**REQUIREMENT**
Count the lines in the records below that contain the string "these", treating uppercase and lowercase letters as distinct. Reply with the number alone.

**RECORDS SHOWN**
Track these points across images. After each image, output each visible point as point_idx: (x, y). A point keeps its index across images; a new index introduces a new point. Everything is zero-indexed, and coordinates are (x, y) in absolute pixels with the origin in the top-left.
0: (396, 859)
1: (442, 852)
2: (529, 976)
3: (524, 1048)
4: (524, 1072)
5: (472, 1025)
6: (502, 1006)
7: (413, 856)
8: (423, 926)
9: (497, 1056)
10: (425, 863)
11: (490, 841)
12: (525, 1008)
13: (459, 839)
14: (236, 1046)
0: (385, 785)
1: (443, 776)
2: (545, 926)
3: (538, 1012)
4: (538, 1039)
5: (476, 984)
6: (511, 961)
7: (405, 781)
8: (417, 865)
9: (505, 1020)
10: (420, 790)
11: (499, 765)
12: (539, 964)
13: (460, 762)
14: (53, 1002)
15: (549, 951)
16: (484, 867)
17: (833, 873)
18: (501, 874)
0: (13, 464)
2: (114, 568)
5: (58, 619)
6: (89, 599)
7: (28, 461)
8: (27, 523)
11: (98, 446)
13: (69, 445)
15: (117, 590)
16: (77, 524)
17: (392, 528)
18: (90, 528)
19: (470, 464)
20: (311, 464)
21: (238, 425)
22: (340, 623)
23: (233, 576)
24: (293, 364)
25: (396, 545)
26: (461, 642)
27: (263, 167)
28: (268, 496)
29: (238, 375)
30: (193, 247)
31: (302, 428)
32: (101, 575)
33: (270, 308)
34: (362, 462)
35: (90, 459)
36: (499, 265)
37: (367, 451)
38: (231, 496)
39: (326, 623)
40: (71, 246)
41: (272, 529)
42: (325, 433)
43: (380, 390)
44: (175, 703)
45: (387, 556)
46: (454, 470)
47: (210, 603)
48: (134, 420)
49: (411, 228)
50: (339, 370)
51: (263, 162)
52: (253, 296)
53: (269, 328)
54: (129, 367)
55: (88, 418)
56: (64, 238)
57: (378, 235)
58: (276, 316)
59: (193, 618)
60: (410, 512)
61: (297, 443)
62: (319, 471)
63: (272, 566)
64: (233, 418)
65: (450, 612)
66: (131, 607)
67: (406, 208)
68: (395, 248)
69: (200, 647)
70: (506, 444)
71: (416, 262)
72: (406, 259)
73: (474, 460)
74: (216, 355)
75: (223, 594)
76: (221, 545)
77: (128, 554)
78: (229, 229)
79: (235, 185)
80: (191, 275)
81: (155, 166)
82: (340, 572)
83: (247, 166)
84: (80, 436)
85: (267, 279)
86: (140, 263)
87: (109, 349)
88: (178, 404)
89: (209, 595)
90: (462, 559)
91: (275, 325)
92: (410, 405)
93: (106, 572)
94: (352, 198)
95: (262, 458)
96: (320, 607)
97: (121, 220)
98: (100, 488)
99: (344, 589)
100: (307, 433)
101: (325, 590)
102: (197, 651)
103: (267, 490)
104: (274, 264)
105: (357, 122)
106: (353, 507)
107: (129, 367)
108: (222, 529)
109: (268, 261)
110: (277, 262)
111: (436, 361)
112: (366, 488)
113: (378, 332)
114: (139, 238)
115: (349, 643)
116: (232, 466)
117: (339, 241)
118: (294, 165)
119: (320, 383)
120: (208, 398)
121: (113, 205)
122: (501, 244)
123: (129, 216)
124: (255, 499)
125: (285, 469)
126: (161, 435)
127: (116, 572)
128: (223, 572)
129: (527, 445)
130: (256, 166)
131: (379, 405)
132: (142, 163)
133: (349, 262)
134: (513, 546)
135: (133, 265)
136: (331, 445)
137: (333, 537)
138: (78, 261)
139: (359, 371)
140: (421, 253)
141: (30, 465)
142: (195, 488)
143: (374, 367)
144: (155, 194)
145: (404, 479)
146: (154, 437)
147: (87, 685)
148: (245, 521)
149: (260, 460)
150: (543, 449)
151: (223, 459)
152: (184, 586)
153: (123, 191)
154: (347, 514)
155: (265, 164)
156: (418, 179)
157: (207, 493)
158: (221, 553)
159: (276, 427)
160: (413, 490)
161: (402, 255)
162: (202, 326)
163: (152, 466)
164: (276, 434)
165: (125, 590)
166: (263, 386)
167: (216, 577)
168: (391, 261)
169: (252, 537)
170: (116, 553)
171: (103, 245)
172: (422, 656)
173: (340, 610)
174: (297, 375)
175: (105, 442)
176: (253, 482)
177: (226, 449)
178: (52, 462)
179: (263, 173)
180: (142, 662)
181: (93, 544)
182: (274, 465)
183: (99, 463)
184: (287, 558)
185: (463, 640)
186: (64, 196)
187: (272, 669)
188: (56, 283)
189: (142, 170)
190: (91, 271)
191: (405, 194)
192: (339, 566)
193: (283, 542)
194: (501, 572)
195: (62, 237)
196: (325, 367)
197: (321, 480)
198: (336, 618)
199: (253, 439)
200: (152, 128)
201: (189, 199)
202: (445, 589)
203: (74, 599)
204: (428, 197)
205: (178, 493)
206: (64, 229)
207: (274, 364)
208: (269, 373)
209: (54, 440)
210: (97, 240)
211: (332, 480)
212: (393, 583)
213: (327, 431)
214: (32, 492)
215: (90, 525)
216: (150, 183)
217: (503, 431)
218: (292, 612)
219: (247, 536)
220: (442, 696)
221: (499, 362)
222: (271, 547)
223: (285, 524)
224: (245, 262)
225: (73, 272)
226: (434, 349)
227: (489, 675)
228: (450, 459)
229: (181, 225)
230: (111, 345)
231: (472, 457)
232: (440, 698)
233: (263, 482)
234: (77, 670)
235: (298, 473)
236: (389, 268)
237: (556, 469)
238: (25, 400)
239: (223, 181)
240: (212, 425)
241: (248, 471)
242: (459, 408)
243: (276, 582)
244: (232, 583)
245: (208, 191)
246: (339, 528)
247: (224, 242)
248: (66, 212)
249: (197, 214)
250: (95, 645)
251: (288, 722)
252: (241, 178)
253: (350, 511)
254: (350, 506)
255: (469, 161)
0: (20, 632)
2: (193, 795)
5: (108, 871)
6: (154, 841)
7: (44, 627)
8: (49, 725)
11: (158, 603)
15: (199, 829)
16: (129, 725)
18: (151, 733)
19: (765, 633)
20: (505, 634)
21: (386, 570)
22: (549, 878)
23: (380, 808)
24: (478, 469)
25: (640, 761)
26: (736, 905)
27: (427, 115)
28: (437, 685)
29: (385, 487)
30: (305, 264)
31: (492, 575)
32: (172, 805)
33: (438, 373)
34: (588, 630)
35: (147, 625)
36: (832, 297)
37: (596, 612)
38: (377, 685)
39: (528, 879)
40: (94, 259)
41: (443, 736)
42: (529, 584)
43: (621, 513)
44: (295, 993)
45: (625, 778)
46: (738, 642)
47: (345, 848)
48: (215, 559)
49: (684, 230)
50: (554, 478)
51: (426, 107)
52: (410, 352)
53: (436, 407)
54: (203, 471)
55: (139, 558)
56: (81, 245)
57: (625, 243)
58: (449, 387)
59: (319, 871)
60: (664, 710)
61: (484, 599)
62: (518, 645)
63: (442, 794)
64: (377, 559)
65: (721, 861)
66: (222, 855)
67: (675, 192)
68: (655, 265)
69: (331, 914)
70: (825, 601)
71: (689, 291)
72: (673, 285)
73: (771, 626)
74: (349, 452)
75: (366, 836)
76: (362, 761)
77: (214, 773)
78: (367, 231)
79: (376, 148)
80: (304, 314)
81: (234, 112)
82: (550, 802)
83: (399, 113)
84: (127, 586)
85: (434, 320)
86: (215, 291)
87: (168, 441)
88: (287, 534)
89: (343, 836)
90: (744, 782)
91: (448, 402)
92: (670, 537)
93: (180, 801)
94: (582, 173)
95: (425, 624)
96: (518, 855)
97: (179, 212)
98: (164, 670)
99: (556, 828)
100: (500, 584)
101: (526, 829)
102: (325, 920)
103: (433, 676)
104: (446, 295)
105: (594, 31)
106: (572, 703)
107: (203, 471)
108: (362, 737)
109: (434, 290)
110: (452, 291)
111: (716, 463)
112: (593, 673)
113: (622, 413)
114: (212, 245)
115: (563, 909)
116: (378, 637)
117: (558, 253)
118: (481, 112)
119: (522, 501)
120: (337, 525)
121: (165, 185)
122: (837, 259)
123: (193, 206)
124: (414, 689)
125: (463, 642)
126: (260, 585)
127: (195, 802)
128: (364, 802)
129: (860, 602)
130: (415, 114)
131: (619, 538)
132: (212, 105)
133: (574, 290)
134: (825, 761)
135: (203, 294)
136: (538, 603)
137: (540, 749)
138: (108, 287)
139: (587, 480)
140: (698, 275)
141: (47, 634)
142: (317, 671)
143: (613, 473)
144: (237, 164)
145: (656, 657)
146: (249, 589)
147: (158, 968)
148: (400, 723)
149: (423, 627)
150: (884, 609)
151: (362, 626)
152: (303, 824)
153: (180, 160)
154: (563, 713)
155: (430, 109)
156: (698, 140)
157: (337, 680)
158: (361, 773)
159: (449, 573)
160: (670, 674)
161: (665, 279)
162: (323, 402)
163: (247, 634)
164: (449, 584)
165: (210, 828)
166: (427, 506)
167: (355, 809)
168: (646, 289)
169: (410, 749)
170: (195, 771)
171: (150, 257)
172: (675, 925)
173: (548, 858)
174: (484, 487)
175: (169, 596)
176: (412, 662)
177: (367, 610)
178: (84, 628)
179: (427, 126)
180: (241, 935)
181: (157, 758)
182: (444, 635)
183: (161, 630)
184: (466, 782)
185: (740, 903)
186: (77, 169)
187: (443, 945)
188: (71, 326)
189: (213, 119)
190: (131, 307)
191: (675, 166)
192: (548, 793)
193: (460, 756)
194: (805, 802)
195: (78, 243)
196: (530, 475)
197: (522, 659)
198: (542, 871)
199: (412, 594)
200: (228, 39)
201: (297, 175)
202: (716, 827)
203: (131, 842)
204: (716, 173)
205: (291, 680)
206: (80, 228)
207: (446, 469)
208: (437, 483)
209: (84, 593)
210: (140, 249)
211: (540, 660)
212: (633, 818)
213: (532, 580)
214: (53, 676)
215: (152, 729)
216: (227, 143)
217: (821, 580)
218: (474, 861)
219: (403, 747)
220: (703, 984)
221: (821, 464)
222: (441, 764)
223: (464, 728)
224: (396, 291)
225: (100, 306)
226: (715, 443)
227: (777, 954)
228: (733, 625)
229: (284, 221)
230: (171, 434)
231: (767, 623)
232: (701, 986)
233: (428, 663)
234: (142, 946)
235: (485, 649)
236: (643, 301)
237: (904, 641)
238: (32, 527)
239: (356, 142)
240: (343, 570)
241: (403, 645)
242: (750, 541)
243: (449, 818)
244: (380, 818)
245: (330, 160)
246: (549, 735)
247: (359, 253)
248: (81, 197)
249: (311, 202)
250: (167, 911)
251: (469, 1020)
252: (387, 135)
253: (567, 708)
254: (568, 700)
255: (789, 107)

**SOLUTION TO THIS PROBLEM**
1